Data extracted from a collection:
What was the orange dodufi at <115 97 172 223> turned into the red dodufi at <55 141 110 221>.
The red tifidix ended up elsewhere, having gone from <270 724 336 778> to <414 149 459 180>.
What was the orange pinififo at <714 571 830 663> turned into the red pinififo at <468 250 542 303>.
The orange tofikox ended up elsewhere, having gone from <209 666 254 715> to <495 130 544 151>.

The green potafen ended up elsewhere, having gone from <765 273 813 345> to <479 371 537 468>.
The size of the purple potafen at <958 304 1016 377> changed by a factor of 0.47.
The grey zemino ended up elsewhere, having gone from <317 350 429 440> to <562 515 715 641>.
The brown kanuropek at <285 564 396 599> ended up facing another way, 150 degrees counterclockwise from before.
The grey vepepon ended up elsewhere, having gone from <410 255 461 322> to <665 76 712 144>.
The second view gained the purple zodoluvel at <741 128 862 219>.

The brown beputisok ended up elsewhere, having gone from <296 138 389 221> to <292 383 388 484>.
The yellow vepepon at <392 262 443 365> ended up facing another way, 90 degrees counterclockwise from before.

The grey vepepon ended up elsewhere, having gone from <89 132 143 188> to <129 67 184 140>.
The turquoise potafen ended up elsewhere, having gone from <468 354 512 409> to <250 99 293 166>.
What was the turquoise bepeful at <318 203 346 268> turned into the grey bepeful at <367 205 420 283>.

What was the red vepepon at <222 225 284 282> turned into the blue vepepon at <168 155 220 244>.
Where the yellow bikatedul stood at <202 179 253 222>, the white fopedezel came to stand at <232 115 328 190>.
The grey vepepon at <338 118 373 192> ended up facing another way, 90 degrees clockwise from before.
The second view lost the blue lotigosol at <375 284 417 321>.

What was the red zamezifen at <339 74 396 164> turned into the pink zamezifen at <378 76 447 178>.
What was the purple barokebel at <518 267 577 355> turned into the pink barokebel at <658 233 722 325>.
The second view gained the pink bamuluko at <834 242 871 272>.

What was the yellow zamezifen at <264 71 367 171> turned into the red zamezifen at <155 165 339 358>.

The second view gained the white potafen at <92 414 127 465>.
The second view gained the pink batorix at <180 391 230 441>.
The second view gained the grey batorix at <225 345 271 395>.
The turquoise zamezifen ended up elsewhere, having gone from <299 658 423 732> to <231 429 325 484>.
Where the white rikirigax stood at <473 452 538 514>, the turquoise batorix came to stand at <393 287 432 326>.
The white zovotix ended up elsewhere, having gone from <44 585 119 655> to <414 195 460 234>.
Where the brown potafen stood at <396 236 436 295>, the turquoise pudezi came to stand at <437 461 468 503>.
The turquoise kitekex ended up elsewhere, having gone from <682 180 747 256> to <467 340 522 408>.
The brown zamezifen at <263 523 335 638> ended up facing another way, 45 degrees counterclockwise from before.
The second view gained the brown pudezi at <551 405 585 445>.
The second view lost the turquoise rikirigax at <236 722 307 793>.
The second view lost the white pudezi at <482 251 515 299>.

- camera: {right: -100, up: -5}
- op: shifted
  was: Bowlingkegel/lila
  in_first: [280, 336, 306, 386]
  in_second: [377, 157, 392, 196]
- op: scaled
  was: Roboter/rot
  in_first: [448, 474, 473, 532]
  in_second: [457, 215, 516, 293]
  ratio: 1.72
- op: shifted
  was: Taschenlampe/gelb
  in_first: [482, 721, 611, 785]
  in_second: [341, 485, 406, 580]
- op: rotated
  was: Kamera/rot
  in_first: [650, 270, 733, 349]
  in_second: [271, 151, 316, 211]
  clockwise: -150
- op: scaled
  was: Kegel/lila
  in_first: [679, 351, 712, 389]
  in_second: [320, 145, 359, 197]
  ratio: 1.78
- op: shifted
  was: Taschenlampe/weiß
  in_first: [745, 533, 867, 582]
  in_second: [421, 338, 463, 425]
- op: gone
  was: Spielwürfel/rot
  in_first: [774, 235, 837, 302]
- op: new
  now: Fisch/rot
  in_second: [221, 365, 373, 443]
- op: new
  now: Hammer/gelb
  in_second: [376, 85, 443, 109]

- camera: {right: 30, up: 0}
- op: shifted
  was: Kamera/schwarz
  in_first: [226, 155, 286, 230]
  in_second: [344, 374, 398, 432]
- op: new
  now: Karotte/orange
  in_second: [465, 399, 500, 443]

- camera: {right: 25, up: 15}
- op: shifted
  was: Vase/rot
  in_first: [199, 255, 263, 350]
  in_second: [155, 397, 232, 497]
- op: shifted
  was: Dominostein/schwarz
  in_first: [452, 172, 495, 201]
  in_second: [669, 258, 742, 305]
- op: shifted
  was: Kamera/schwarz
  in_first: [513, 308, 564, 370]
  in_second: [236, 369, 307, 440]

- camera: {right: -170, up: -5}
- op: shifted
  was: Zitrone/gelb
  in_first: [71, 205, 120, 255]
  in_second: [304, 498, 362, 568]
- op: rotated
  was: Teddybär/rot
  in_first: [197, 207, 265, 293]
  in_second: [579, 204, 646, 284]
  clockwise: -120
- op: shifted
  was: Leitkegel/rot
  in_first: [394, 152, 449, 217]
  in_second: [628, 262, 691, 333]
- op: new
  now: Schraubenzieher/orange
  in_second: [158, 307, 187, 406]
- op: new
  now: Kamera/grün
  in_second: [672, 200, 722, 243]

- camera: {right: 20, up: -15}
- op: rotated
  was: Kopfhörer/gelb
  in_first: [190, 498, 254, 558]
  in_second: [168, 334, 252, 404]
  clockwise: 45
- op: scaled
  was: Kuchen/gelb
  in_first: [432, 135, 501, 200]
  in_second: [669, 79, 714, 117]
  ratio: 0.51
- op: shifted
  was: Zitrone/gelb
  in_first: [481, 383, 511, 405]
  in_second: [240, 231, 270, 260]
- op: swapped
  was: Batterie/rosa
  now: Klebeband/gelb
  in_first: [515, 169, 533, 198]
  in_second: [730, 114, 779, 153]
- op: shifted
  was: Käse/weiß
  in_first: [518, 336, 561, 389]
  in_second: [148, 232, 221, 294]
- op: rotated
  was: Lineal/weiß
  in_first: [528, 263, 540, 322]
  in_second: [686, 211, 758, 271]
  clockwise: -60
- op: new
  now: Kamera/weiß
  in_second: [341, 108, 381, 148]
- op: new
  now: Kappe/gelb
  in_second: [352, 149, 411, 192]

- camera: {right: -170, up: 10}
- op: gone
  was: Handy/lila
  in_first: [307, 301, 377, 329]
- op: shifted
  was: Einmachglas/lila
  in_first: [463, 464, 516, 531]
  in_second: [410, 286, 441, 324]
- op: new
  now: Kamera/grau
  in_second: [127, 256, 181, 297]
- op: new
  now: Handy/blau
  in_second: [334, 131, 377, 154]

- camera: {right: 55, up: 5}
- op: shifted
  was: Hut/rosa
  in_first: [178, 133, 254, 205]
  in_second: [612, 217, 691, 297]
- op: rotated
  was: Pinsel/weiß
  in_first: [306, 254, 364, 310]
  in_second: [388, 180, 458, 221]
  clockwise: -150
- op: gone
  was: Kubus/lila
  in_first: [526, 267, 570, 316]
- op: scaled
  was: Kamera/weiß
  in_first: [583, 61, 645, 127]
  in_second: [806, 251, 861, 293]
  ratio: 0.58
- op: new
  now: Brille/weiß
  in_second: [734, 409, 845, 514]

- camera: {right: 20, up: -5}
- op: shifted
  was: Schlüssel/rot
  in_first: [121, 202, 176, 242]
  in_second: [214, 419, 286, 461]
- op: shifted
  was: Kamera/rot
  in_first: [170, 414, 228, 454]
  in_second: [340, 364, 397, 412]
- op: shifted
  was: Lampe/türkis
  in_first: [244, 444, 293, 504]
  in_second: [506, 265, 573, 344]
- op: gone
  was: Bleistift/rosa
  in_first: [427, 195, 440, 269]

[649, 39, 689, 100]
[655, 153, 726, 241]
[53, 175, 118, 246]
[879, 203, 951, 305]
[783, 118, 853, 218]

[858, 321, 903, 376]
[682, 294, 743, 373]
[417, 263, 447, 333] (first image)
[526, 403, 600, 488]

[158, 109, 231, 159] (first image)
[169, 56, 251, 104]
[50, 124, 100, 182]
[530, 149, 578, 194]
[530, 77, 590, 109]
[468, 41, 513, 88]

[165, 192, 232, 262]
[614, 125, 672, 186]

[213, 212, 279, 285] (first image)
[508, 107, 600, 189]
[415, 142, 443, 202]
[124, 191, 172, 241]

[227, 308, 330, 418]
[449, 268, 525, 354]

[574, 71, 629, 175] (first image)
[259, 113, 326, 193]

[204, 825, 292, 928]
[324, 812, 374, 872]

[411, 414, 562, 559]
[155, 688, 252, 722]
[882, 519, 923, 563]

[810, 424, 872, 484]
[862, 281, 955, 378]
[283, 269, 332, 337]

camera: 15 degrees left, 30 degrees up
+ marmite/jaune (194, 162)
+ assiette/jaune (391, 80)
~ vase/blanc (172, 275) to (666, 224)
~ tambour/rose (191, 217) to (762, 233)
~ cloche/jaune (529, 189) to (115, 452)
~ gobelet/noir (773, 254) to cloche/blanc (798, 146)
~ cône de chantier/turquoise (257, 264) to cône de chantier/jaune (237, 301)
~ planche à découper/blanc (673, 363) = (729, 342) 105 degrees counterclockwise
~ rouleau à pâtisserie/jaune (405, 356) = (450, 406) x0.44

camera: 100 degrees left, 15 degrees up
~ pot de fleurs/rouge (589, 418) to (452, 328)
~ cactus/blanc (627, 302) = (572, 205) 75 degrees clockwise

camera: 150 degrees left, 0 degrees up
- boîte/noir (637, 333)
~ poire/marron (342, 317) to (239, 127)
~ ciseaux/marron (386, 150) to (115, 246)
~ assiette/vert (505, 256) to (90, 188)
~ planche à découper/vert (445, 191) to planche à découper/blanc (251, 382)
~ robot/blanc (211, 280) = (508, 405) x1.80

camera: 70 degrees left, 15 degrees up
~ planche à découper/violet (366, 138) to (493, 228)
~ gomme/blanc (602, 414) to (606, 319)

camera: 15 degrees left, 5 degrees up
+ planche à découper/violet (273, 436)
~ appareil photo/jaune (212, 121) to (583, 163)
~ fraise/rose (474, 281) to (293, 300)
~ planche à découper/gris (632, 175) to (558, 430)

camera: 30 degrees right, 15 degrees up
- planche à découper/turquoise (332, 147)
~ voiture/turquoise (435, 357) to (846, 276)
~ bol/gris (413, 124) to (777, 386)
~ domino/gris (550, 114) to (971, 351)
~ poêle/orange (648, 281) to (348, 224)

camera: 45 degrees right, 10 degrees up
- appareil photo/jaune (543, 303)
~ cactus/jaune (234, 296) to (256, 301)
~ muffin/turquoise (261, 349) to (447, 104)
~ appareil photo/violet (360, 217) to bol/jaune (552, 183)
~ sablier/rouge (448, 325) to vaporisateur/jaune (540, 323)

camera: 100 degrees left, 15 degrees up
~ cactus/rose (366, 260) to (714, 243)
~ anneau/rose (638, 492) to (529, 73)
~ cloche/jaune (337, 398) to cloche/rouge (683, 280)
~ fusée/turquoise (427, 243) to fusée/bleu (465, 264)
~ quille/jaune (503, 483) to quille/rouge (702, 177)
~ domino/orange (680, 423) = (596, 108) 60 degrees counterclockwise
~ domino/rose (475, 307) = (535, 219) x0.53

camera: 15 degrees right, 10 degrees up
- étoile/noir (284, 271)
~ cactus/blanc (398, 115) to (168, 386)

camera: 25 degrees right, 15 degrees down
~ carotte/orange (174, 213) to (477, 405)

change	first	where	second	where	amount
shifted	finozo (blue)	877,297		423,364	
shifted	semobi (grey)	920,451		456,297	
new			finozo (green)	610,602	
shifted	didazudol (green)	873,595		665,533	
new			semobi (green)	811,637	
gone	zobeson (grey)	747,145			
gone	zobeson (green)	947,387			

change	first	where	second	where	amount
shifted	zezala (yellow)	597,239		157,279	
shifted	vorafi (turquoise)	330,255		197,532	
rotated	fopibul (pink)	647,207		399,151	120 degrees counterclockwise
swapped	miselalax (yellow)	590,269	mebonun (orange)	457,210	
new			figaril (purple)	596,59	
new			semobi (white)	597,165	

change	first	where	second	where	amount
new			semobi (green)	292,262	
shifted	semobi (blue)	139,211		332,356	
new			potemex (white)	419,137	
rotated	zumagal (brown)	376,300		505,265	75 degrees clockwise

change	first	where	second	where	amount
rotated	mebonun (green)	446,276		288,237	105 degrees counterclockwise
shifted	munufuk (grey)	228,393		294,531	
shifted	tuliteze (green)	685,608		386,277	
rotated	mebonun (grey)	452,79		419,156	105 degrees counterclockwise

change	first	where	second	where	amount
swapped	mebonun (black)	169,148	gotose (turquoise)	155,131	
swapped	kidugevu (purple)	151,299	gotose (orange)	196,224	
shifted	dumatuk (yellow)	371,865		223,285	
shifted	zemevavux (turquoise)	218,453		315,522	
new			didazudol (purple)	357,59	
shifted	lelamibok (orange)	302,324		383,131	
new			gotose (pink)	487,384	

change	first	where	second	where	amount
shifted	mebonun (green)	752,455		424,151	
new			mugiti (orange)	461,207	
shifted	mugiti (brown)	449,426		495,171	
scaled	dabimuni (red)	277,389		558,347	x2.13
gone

> _Directions_: Go to the line with "[879, 203, 951, 305]" in the entries above and repeat every line from there through the line with "camera: 15 degrees left, 30 degrees up", exactly and with no other text.

> _Exercise result_:
[879, 203, 951, 305]
[783, 118, 853, 218]

[858, 321, 903, 376]
[682, 294, 743, 373]
[417, 263, 447, 333] (first image)
[526, 403, 600, 488]

[158, 109, 231, 159] (first image)
[169, 56, 251, 104]
[50, 124, 100, 182]
[530, 149, 578, 194]
[530, 77, 590, 109]
[468, 41, 513, 88]

[165, 192, 232, 262]
[614, 125, 672, 186]

[213, 212, 279, 285] (first image)
[508, 107, 600, 189]
[415, 142, 443, 202]
[124, 191, 172, 241]

[227, 308, 330, 418]
[449, 268, 525, 354]

[574, 71, 629, 175] (first image)
[259, 113, 326, 193]

[204, 825, 292, 928]
[324, 812, 374, 872]

[411, 414, 562, 559]
[155, 688, 252, 722]
[882, 519, 923, 563]

[810, 424, 872, 484]
[862, 281, 955, 378]
[283, 269, 332, 337]

camera: 15 degrees left, 30 degrees up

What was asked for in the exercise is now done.